(Data entries)
───
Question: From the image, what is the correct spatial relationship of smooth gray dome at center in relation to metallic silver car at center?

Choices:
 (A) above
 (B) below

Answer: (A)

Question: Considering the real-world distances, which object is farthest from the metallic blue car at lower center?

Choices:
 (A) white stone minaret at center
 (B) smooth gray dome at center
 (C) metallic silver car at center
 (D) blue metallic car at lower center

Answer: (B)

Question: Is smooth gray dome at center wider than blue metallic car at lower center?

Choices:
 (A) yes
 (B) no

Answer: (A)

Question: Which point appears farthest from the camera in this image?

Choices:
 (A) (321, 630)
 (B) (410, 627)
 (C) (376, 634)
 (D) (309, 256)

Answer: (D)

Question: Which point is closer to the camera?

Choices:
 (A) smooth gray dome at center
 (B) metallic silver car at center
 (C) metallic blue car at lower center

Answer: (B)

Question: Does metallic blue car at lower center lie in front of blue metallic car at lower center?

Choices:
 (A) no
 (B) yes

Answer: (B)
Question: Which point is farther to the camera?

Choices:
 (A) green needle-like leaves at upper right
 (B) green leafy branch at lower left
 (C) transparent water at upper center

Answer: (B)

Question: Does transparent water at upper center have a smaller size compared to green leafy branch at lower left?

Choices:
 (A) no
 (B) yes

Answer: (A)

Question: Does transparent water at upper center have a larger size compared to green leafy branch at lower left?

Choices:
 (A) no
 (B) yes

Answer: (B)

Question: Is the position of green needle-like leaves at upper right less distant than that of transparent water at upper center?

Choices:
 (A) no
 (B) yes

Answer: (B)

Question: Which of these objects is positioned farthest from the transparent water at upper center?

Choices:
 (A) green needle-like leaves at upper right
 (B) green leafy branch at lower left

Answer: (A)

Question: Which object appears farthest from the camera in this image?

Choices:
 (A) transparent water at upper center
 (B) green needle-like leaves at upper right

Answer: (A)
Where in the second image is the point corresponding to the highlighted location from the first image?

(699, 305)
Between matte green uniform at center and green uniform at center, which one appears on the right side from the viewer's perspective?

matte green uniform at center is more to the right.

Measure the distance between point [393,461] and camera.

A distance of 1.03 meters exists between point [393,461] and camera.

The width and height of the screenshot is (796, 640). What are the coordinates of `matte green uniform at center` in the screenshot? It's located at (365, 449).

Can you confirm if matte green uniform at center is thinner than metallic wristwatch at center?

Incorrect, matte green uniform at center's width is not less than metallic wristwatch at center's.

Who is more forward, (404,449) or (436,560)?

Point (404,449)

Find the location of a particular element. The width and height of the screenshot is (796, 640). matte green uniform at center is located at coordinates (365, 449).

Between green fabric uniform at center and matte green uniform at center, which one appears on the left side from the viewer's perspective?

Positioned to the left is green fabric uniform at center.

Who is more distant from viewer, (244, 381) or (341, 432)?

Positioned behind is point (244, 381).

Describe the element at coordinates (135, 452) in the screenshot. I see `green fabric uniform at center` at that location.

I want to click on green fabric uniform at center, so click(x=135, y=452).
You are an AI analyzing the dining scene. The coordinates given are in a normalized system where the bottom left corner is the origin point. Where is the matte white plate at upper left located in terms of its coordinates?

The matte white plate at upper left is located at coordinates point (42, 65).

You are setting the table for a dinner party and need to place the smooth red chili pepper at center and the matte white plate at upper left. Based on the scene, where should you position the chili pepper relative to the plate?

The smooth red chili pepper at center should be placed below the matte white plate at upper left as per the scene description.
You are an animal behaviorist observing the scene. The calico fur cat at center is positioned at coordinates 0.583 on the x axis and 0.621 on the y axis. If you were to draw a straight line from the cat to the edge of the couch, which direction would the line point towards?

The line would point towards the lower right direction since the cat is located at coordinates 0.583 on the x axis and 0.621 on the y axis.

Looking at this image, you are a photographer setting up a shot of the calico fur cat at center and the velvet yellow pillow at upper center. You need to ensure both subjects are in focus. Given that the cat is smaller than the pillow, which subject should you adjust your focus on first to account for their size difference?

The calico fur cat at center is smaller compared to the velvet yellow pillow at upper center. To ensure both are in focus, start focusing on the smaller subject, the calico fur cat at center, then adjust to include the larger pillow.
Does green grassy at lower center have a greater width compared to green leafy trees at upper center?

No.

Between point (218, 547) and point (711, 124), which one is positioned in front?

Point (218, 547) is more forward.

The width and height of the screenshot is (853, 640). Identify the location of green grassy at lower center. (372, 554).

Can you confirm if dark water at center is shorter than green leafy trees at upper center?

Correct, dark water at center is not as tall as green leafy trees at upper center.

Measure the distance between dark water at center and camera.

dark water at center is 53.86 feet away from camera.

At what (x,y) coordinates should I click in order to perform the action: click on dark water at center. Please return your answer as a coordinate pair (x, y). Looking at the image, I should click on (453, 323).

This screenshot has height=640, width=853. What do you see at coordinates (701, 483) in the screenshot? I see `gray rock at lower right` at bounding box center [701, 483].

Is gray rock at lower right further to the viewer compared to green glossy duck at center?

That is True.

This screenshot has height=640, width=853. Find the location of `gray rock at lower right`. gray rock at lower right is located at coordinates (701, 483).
───
Written exercise => How many lines of the entries above contain the string "viewer", counting only matches with the same letter case? Reply with the number alone.

Solution for this task => 4